Exercise data:
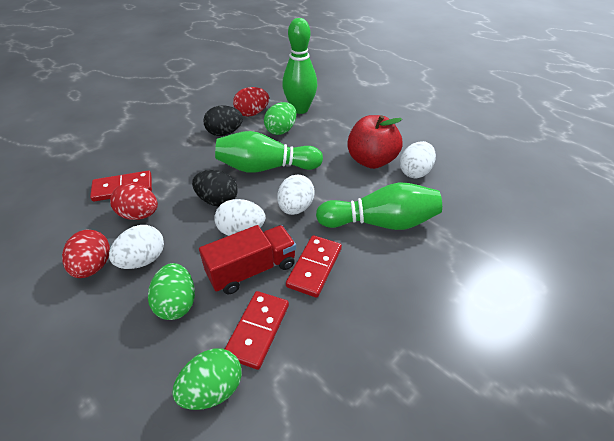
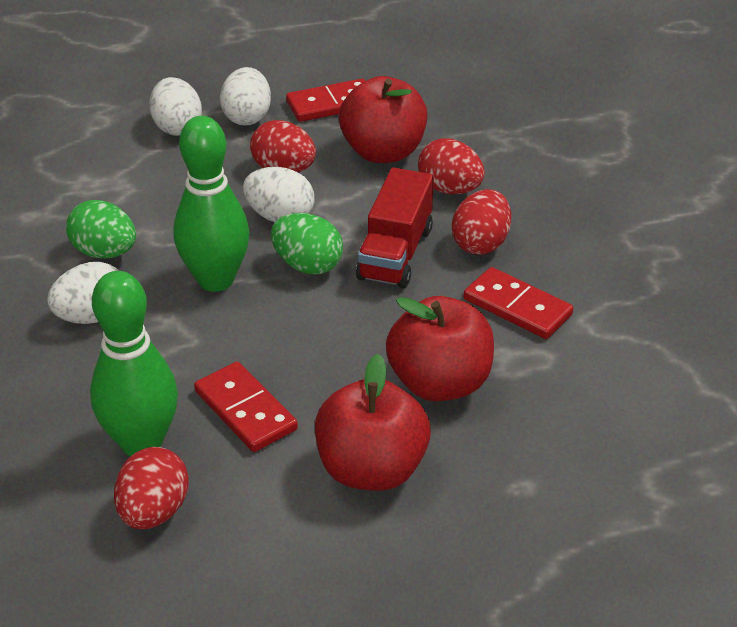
black egg: 2 -> 0
green bowling pin: 3 -> 2
green egg: 3 -> 2
red apple: 1 -> 3
red egg: 3 -> 4

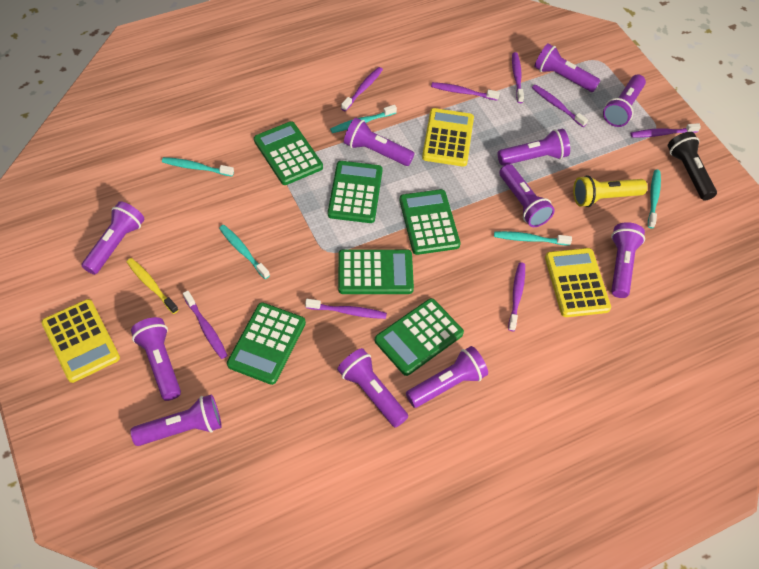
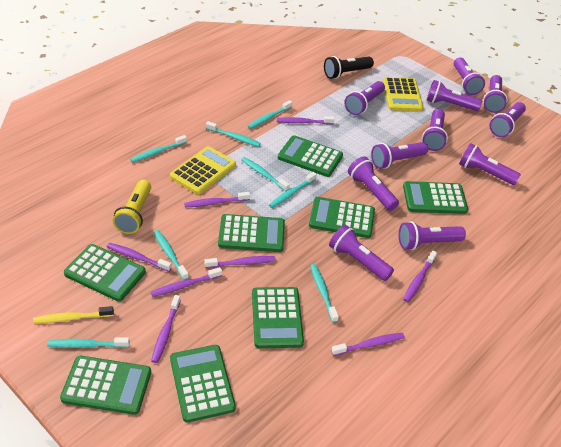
green calculator: 6 -> 8
turquoise toothbrush: 5 -> 8
yellow calculator: 3 -> 2

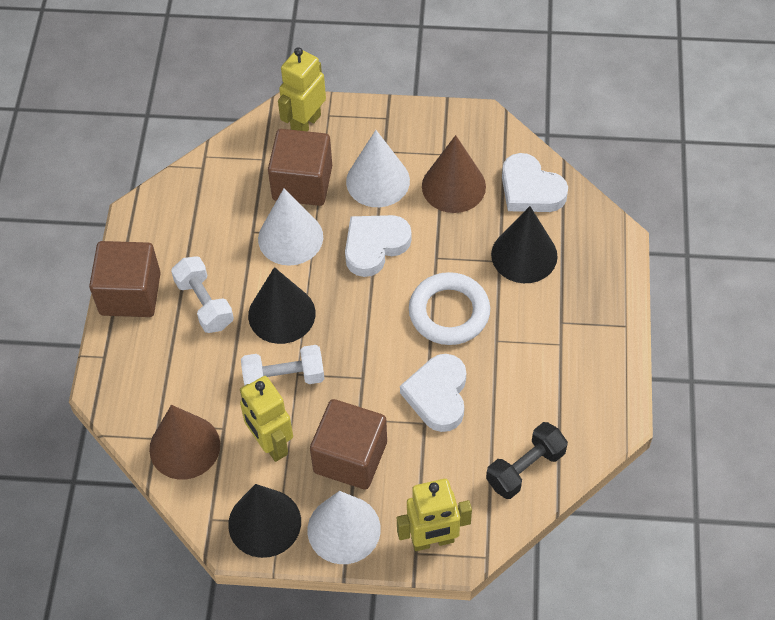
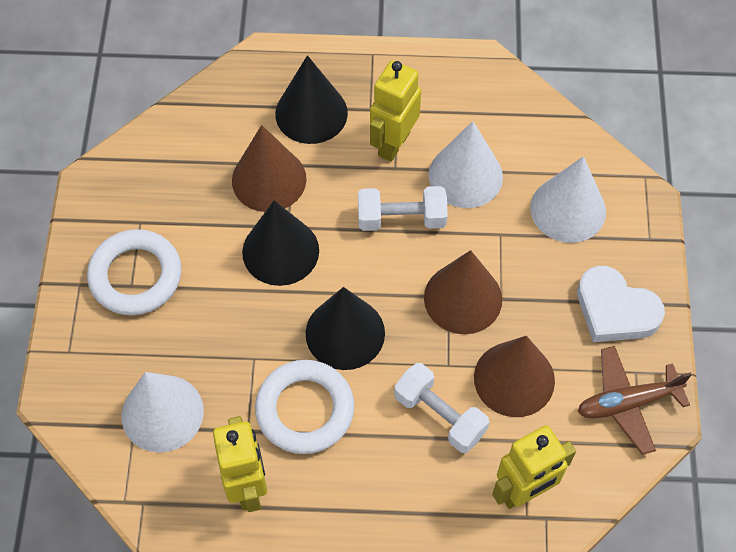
black dumbbell: 1 -> 0
brown cone: 2 -> 3
brown cube: 3 -> 0
brown plane: 0 -> 1
white heart: 3 -> 1
white ring: 1 -> 2

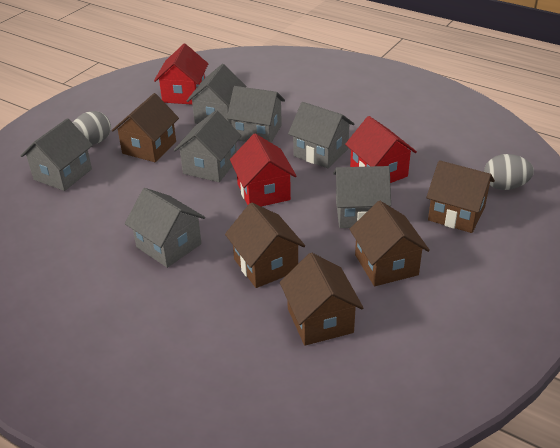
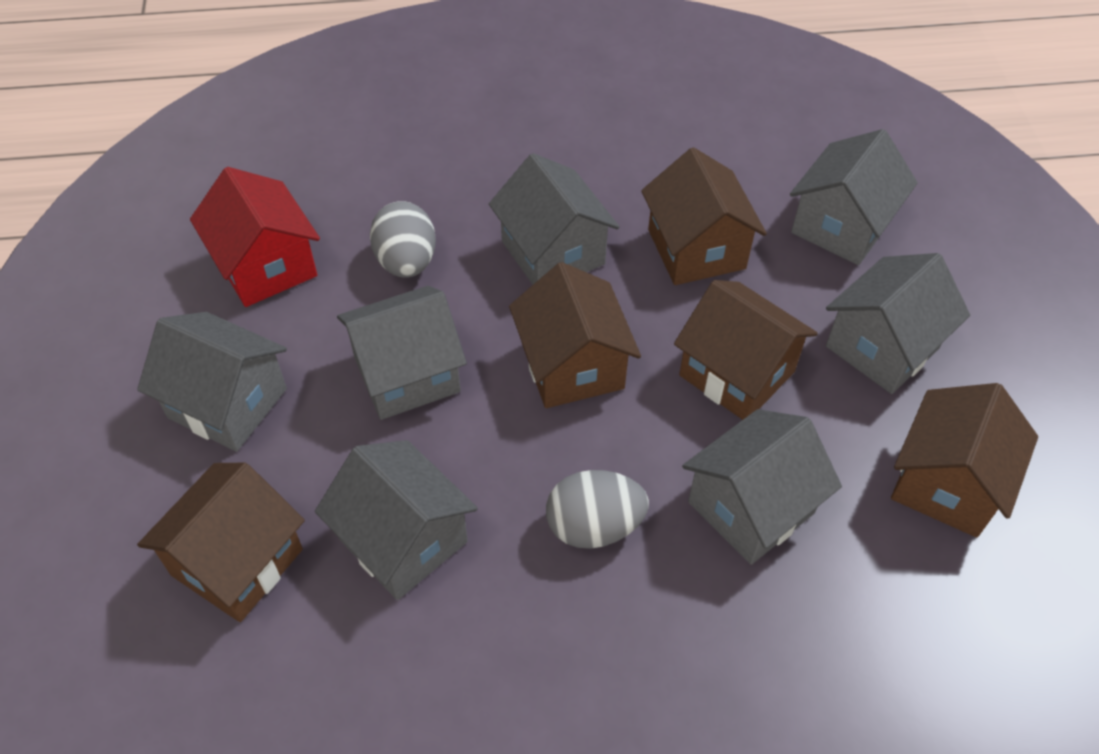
red house: 3 -> 1

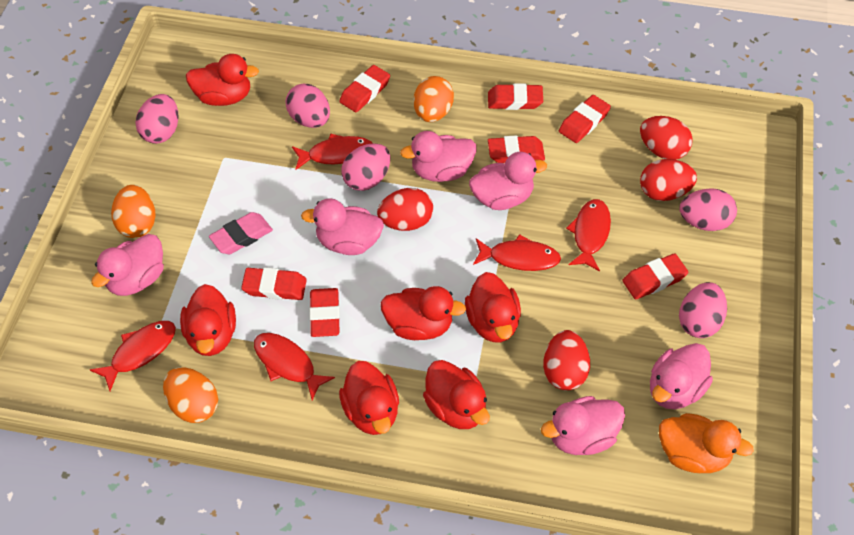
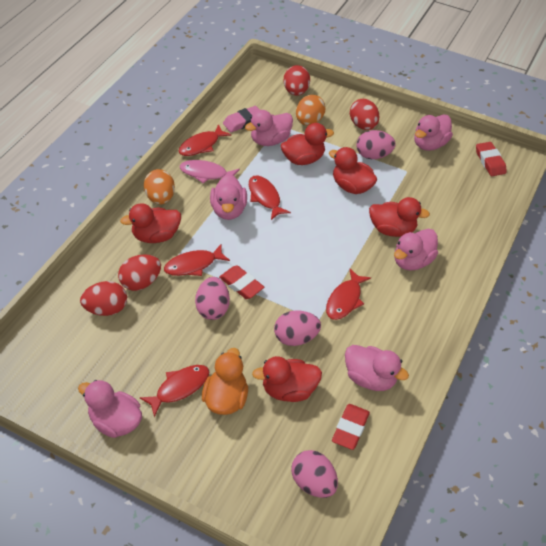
orange egg: 3 -> 2
pink egg: 5 -> 4
pink fish: 0 -> 1
red duck: 6 -> 5
red eraser: 7 -> 3

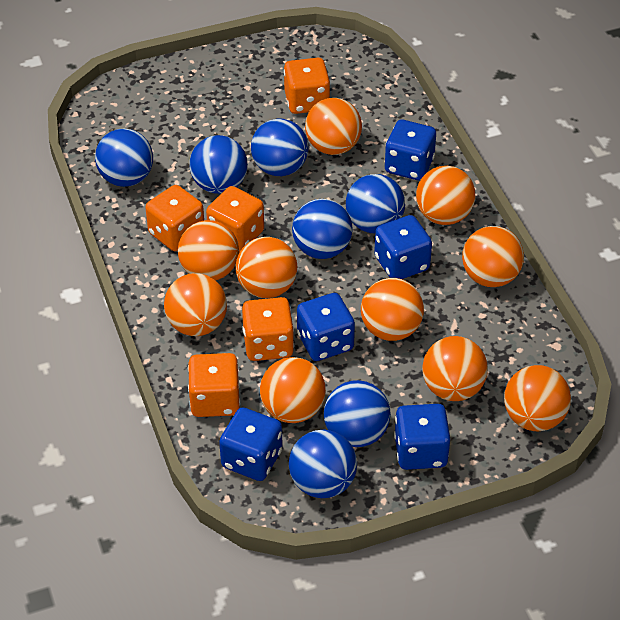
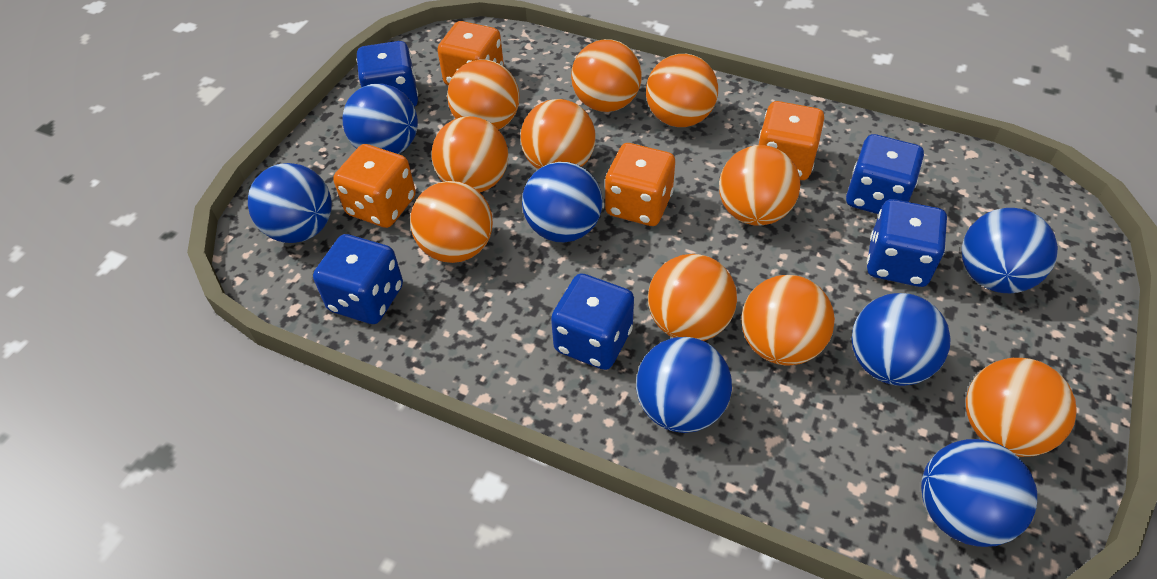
orange dice: 5 -> 4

Aim of the task:
With the pictures removed, set down the entire listing exactly.

Expected output:
black egg: 2 -> 0
green bowling pin: 3 -> 2
green egg: 3 -> 2
red apple: 1 -> 3
red egg: 3 -> 4

green calculator: 6 -> 8
turquoise toothbrush: 5 -> 8
yellow calculator: 3 -> 2

black dumbbell: 1 -> 0
brown cone: 2 -> 3
brown cube: 3 -> 0
brown plane: 0 -> 1
white heart: 3 -> 1
white ring: 1 -> 2

red house: 3 -> 1

orange egg: 3 -> 2
pink egg: 5 -> 4
pink fish: 0 -> 1
red duck: 6 -> 5
red eraser: 7 -> 3

orange dice: 5 -> 4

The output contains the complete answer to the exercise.